((

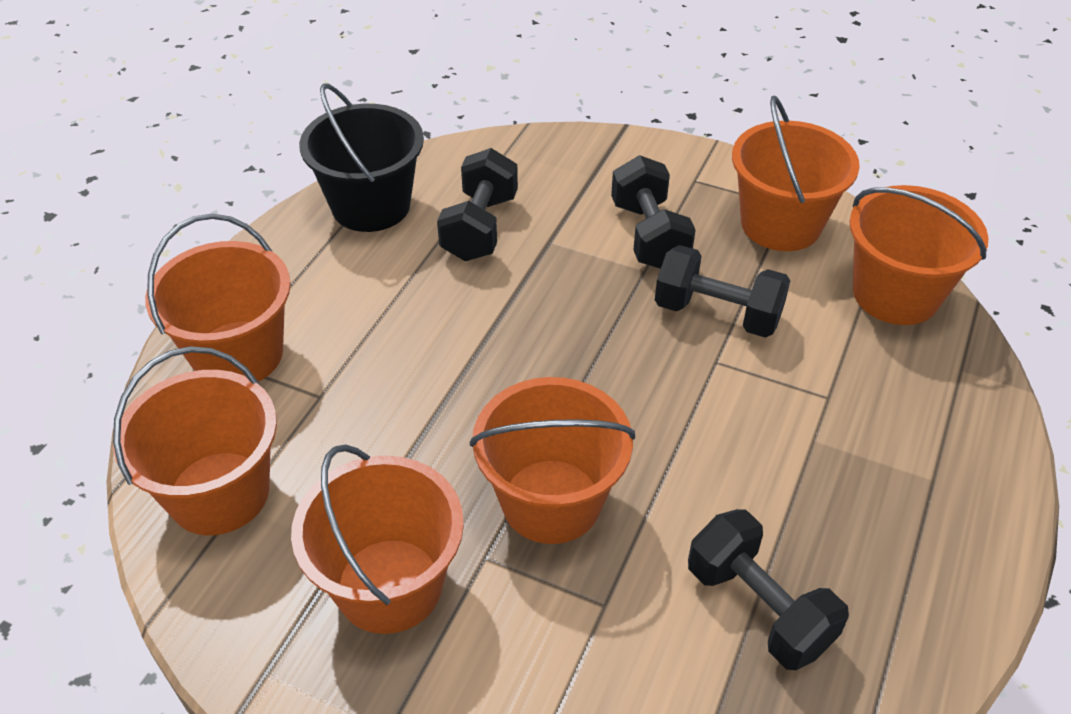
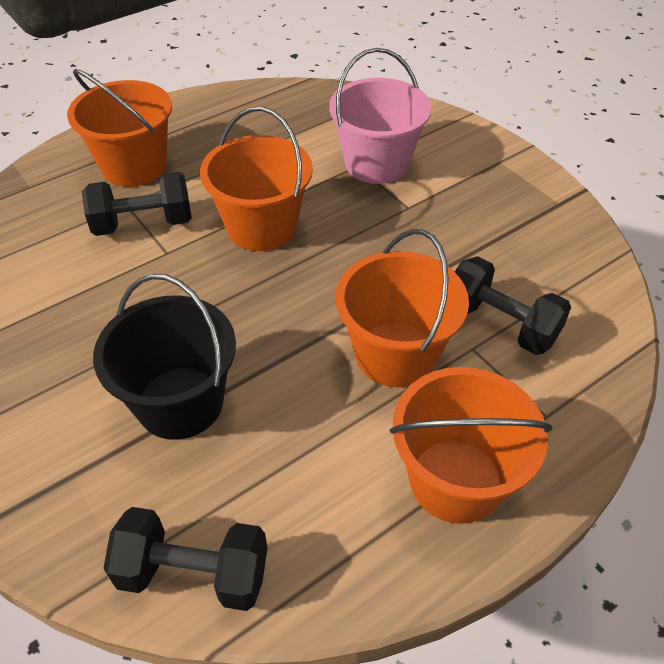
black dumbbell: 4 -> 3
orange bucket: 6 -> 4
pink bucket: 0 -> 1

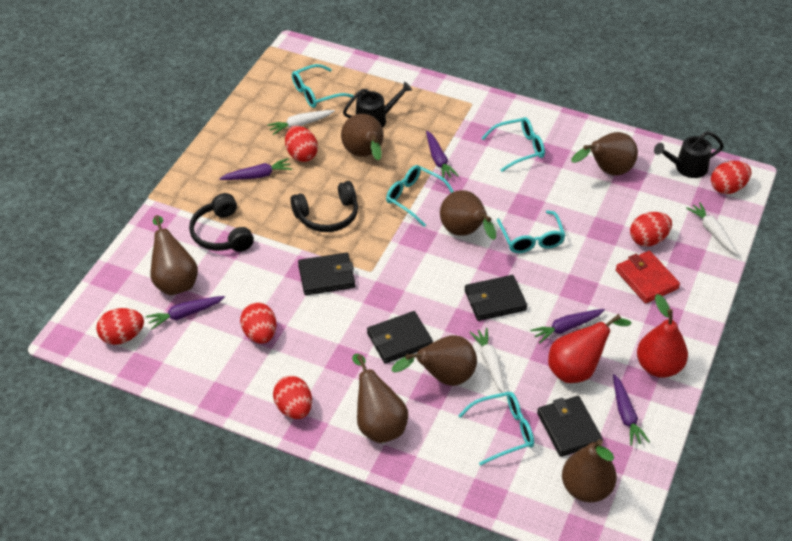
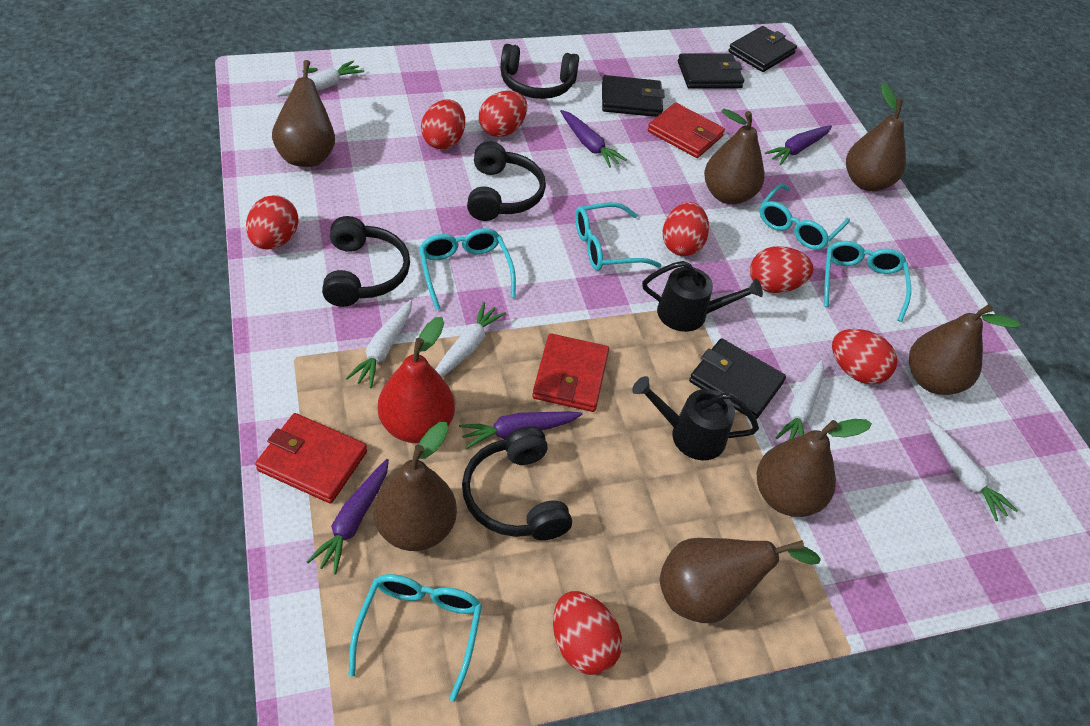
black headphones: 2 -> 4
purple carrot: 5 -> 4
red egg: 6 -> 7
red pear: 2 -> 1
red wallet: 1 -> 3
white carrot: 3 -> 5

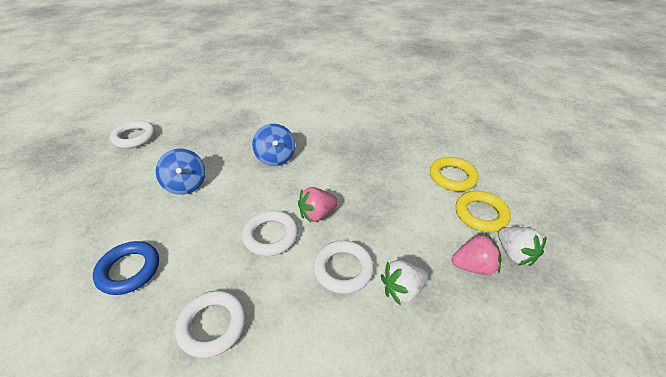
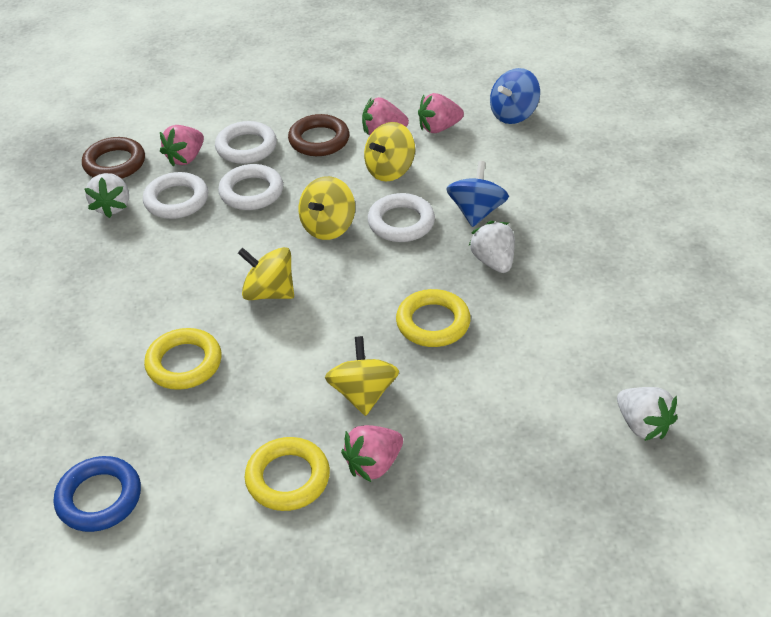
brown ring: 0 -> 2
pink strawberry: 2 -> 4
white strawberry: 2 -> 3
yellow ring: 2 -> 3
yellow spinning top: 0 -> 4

))
((

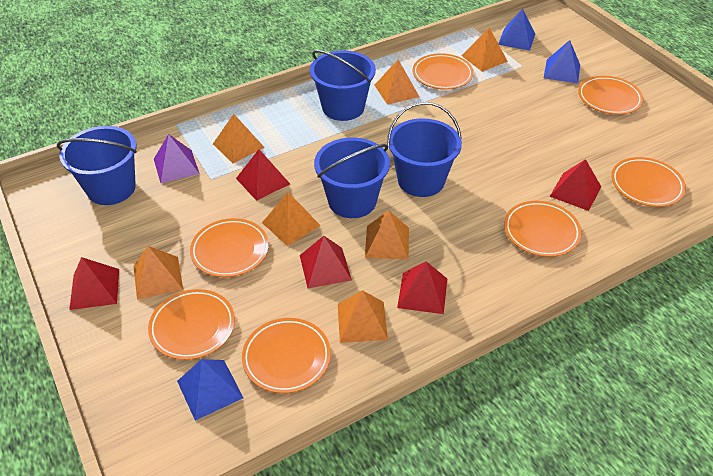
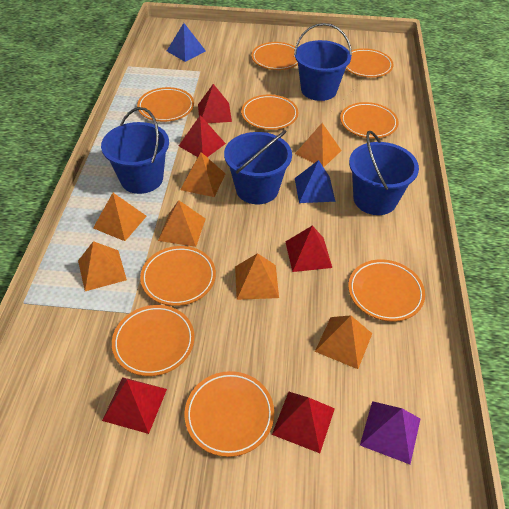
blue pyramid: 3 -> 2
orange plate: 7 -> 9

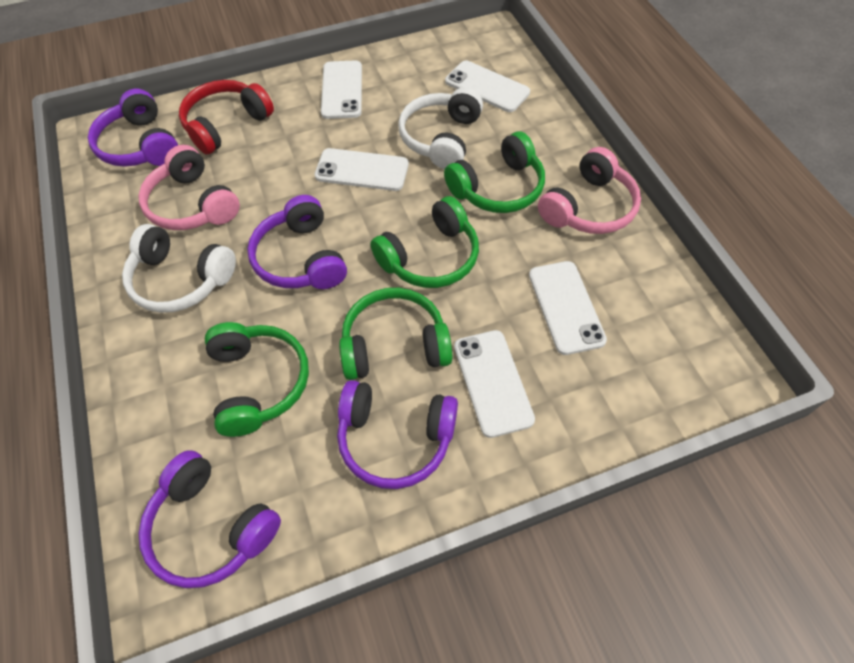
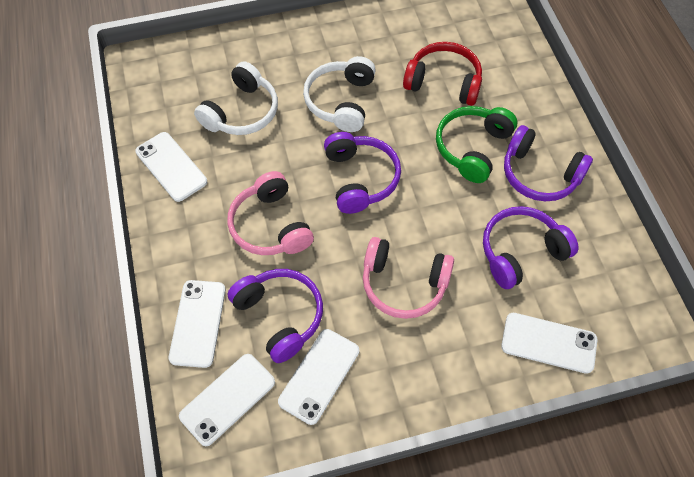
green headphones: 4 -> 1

))

TASK PROMPT: Return the lines containing "yellow", taking each one from the listing.

ANSWER FOR THIS EXERCISE:
yellow ring: 2 -> 3
yellow spinning top: 0 -> 4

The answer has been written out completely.